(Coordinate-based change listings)
+ + +

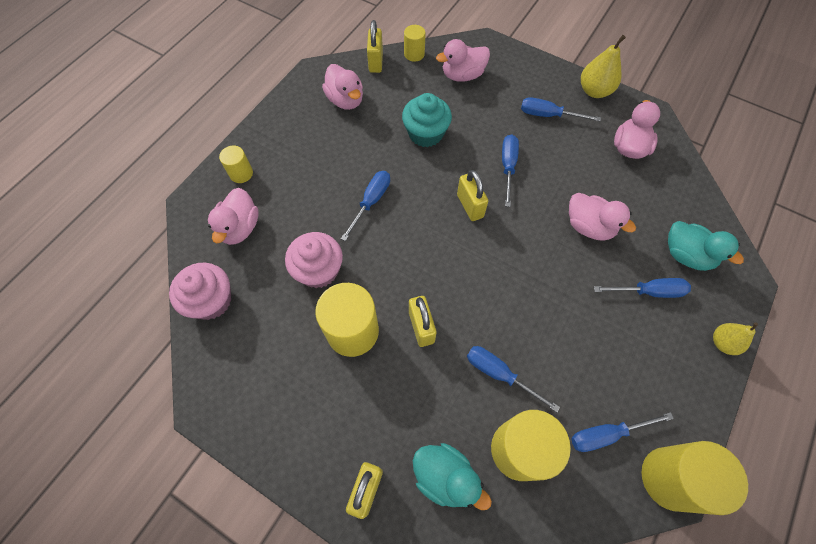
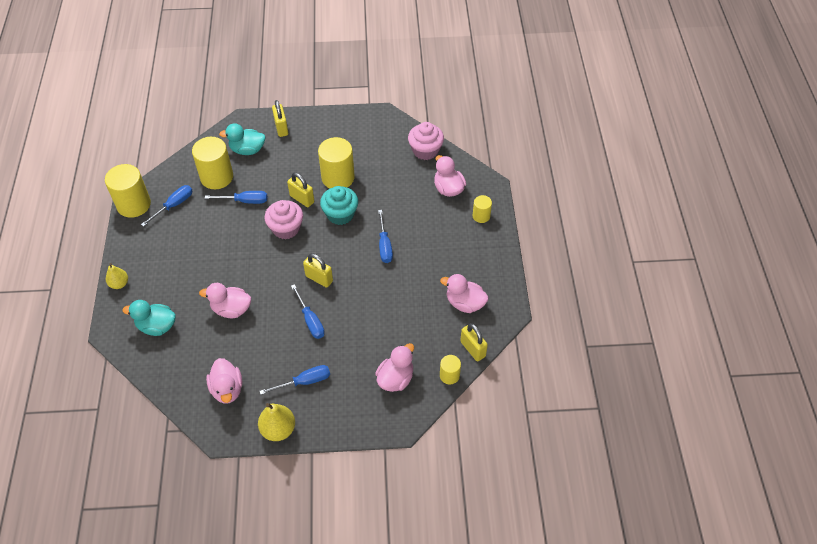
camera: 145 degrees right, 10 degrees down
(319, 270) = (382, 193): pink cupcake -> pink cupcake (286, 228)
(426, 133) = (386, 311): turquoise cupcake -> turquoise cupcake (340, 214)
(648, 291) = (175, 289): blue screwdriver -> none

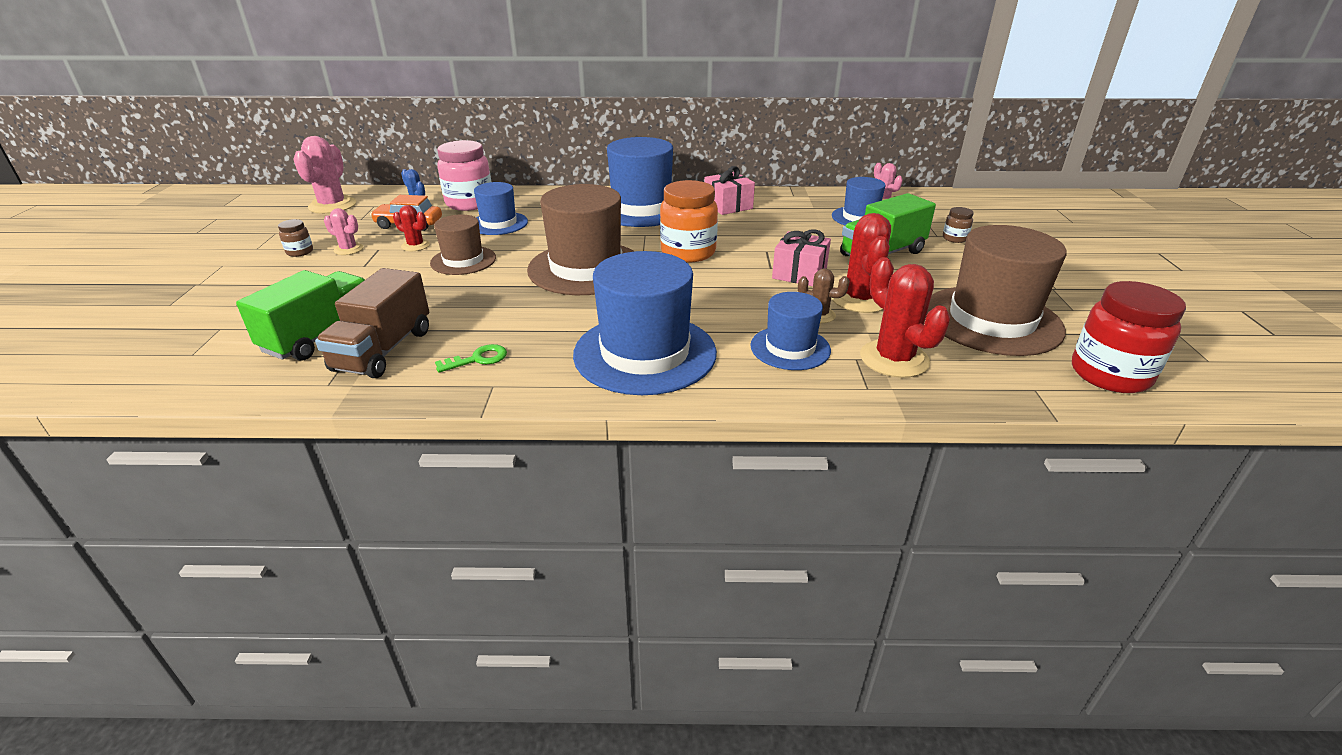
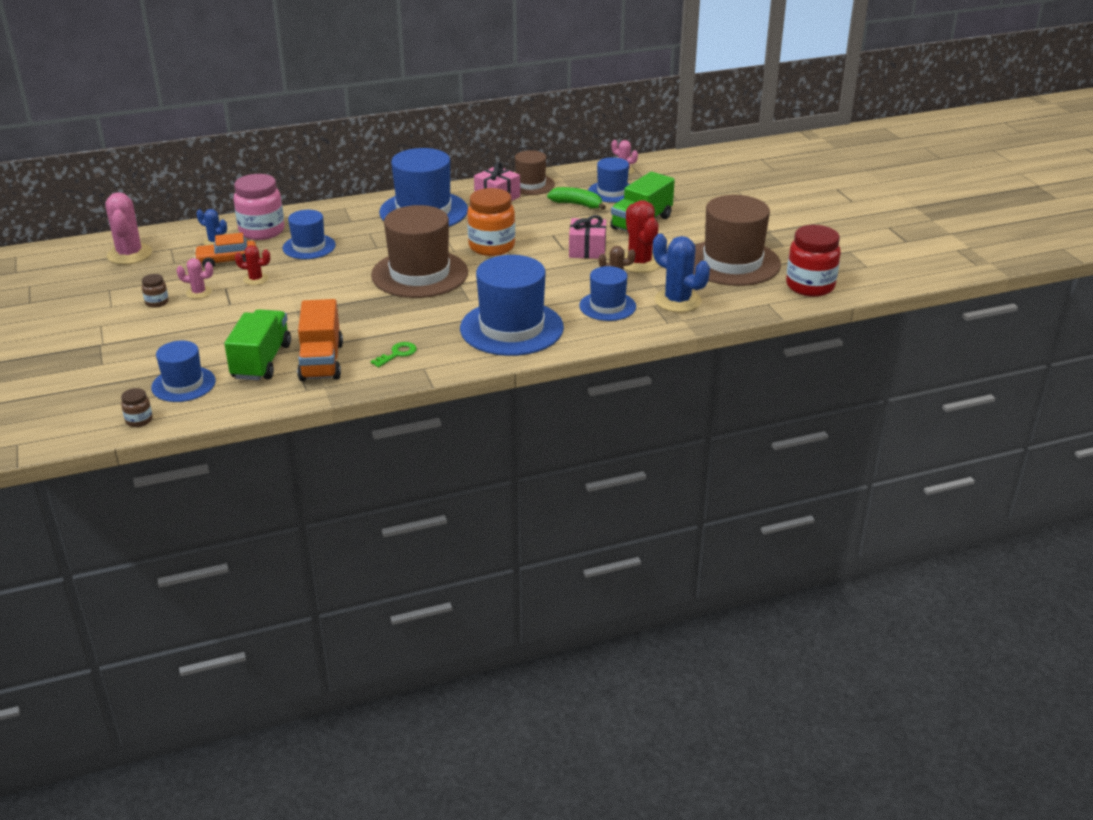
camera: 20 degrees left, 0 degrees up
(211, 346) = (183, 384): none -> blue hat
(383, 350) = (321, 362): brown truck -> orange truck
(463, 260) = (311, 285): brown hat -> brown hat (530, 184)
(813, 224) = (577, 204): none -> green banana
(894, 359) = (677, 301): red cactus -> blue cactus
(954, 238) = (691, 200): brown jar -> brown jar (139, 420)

+ + +

> **GOAL OF THE EXERCISE**
Generate a word-for-word copy of the preceding records, excluding all pictures.

> **RESPONSE BOX**
camera: 145 degrees right, 10 degrees down
(319, 270) = (382, 193): pink cupcake -> pink cupcake (286, 228)
(426, 133) = (386, 311): turquoise cupcake -> turquoise cupcake (340, 214)
(648, 291) = (175, 289): blue screwdriver -> none

camera: 20 degrees left, 0 degrees up
(211, 346) = (183, 384): none -> blue hat
(383, 350) = (321, 362): brown truck -> orange truck
(463, 260) = (311, 285): brown hat -> brown hat (530, 184)
(813, 224) = (577, 204): none -> green banana
(894, 359) = (677, 301): red cactus -> blue cactus
(954, 238) = (691, 200): brown jar -> brown jar (139, 420)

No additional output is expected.